**TASK DIRECTIONS**
What is needed is an exact reproduction of the lines in the records below, starting at the line with "R4: 680 (SIG11, SIG27) -> 1.5k (SIG11, SIG27)" and ending at the line with "S1: none -> button (GND, SIG12)", both included, and nothing else; pictures stay out.

**ENTRIES PROVIDED**
____
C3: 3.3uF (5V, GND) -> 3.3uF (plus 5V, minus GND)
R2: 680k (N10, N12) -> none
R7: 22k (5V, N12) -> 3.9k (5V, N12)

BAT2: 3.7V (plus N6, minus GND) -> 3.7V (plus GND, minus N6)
____
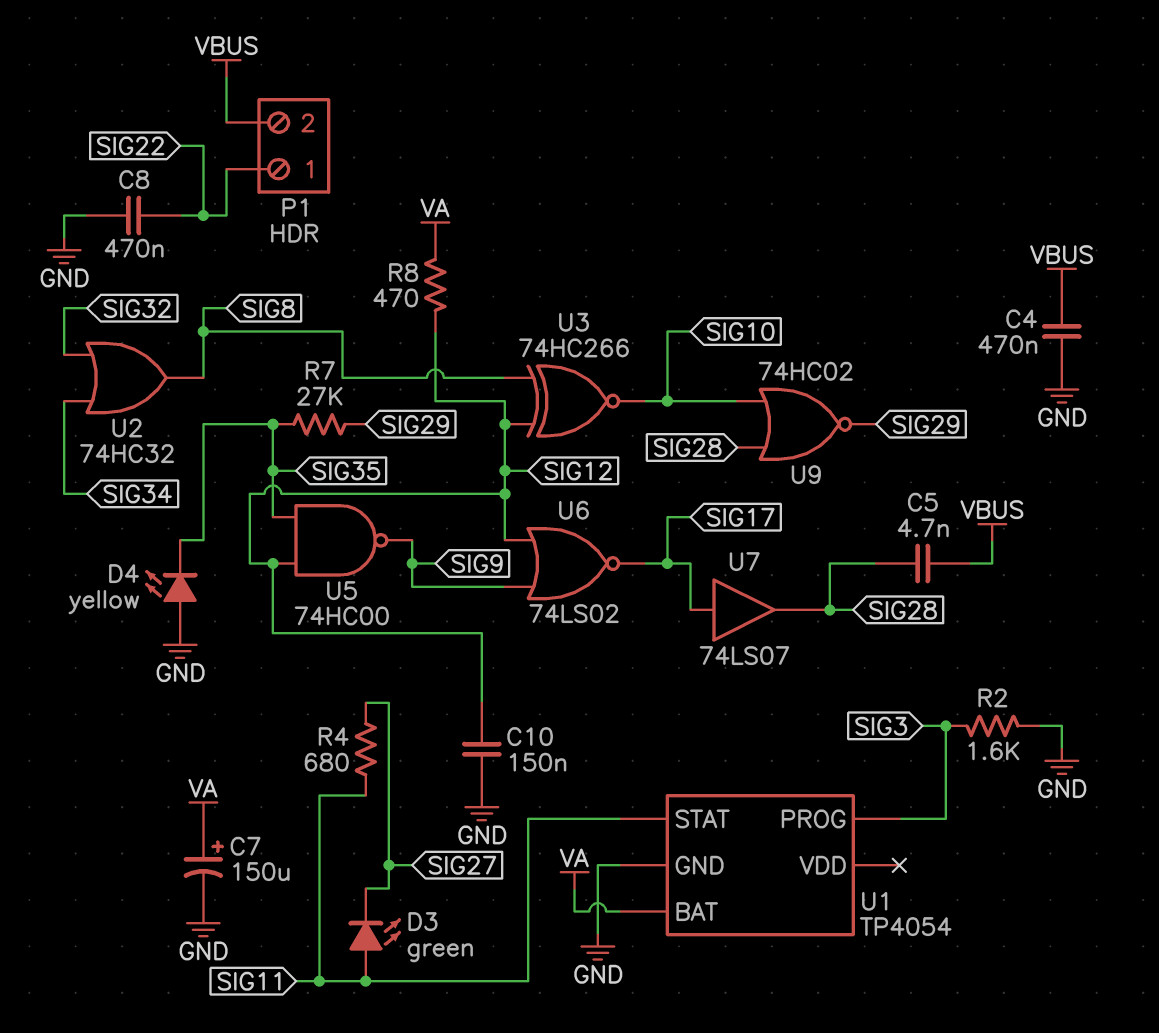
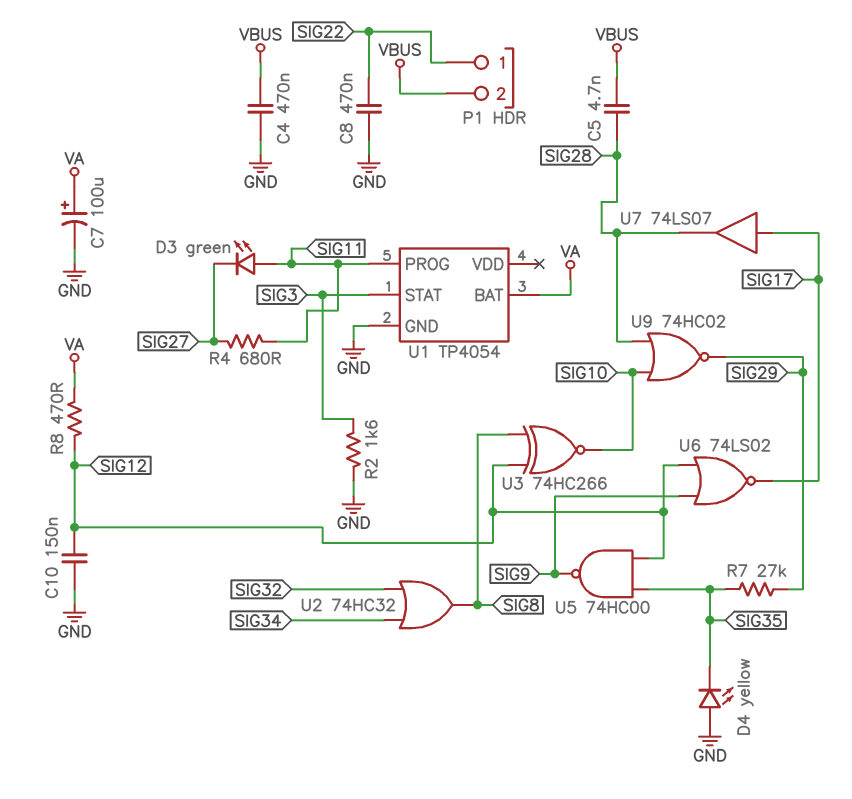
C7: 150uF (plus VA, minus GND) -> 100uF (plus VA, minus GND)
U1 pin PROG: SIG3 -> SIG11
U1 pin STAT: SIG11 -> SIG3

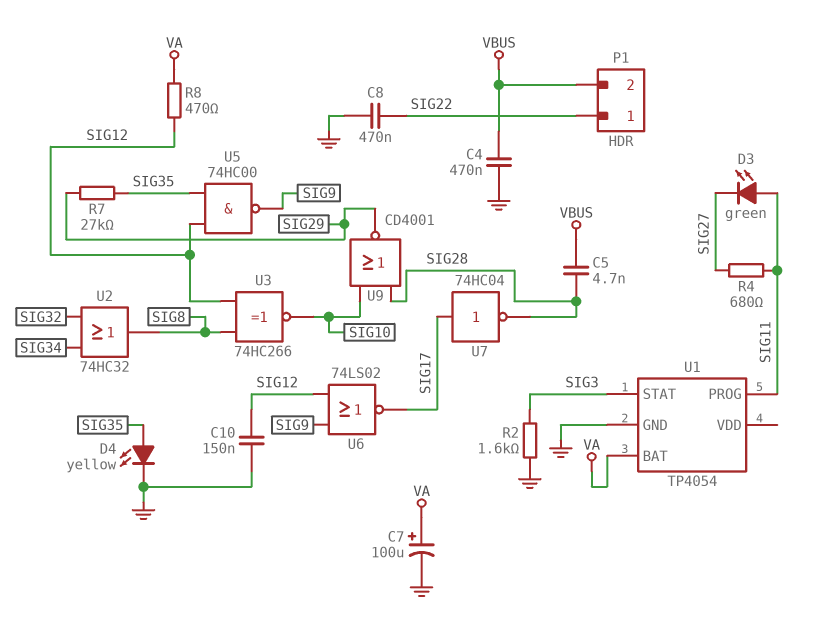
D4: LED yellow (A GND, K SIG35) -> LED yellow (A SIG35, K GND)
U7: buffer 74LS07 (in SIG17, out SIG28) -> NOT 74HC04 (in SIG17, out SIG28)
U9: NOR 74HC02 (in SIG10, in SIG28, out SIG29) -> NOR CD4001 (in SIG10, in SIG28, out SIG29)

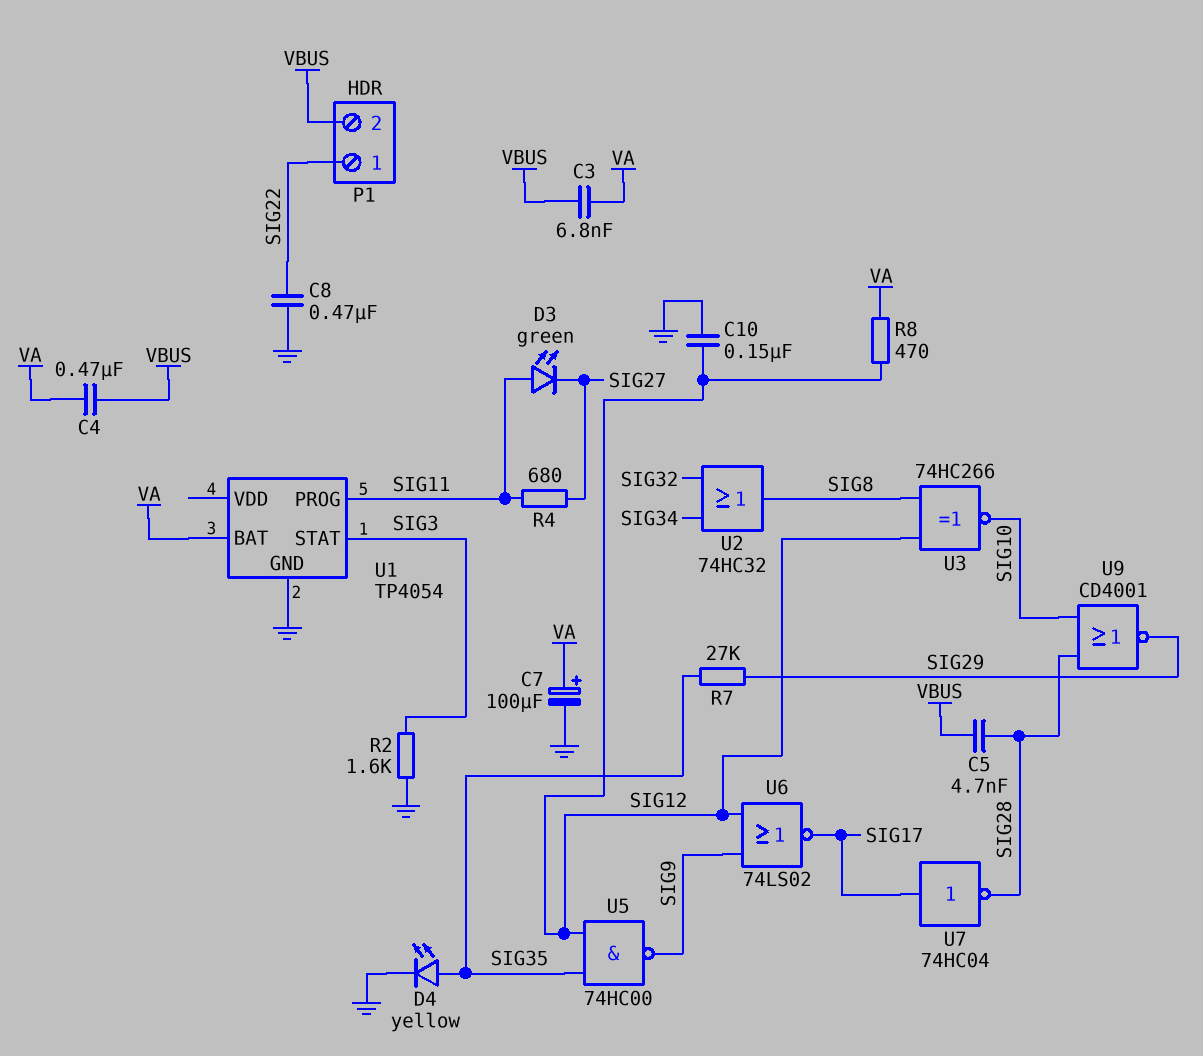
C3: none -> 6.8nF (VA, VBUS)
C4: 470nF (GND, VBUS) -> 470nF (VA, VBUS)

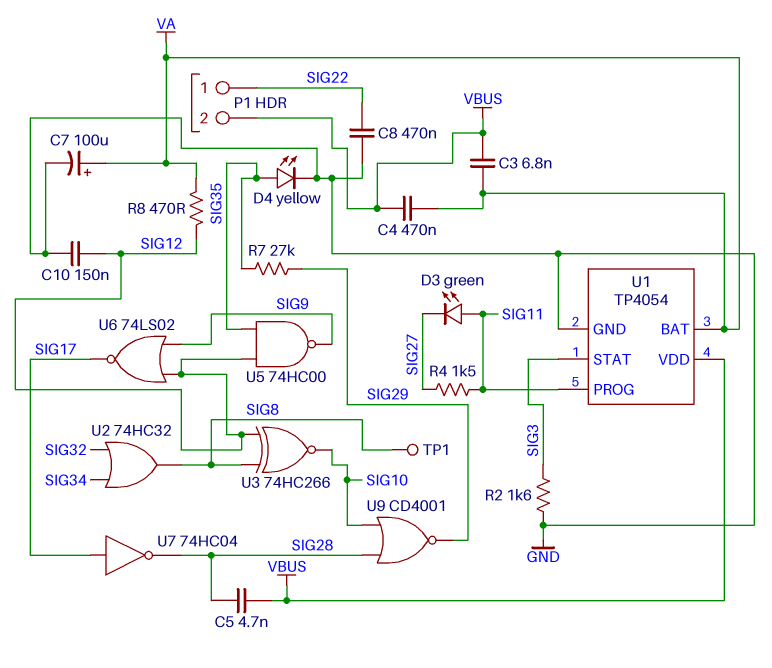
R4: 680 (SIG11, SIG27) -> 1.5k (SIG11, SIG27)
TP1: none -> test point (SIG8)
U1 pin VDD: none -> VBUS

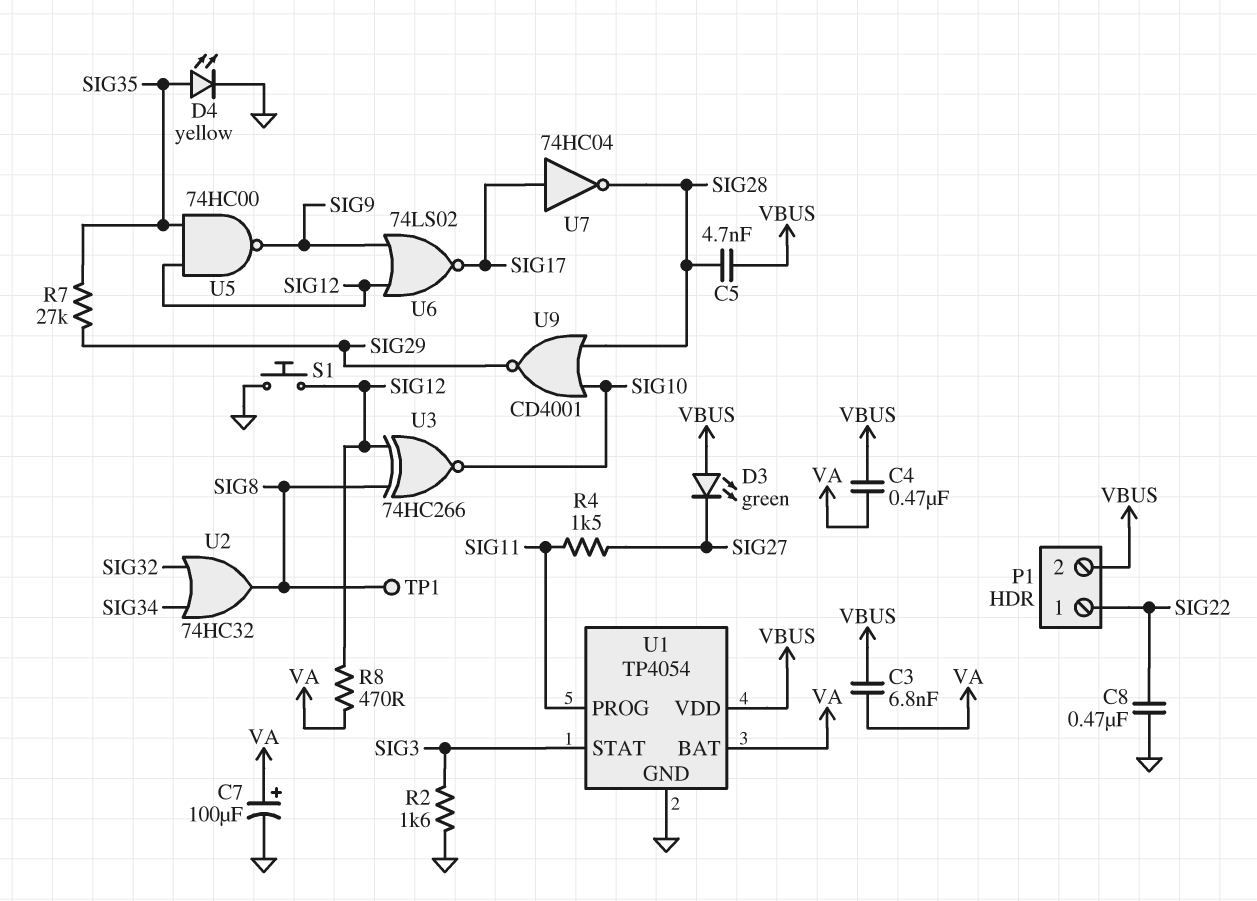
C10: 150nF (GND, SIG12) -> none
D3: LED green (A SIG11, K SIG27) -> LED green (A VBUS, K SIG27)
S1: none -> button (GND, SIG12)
____
**SOLUTION FOR THIS EXERCISE**
R4: 680 (SIG11, SIG27) -> 1.5k (SIG11, SIG27)
TP1: none -> test point (SIG8)
U1 pin VDD: none -> VBUS

C10: 150nF (GND, SIG12) -> none
D3: LED green (A SIG11, K SIG27) -> LED green (A VBUS, K SIG27)
S1: none -> button (GND, SIG12)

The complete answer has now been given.